== DATA EXTRACT ==

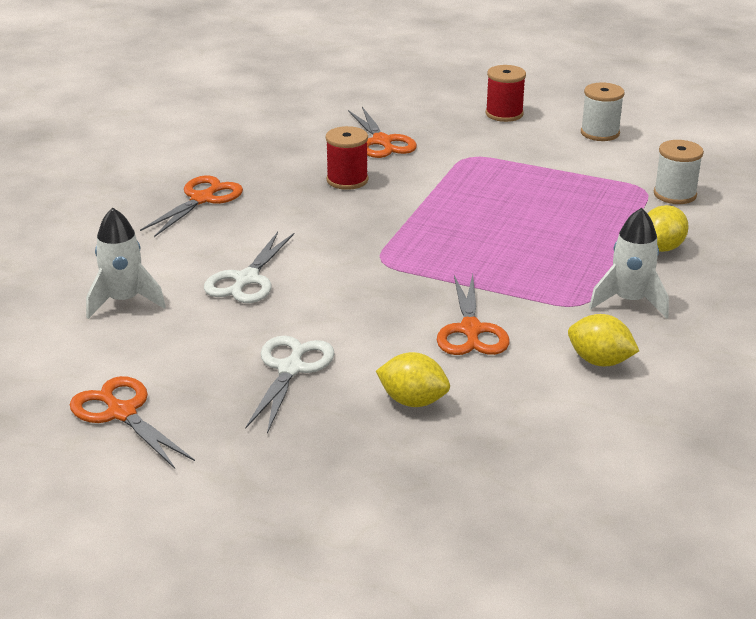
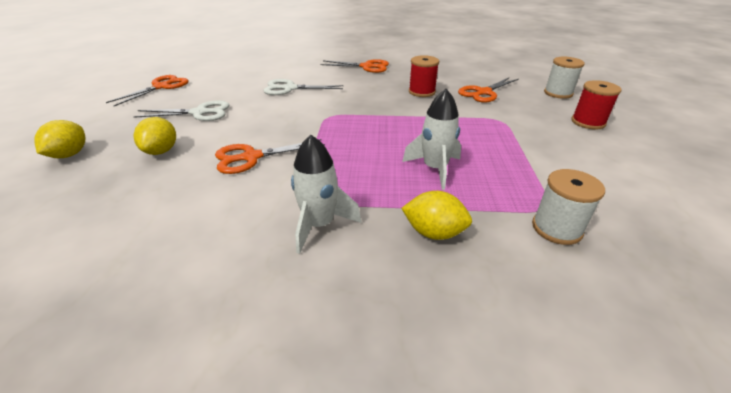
camera: 70 degrees right, 5 degrees up
(124, 301) = (259, 71): white rocket -> white rocket (434, 169)
(600, 133) = (624, 167): white spool -> white spool (558, 93)
(600, 361) = (213, 221): yellow lemon -> yellow lemon (69, 155)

===

**PROBLEM TO SOLVE**.
What this calls for is a word-for-word copy of the listing above, pictures excluded.

**SOLUTION TO THIS PROBLEM**.
camera: 70 degrees right, 5 degrees up
(124, 301) = (259, 71): white rocket -> white rocket (434, 169)
(600, 133) = (624, 167): white spool -> white spool (558, 93)
(600, 361) = (213, 221): yellow lemon -> yellow lemon (69, 155)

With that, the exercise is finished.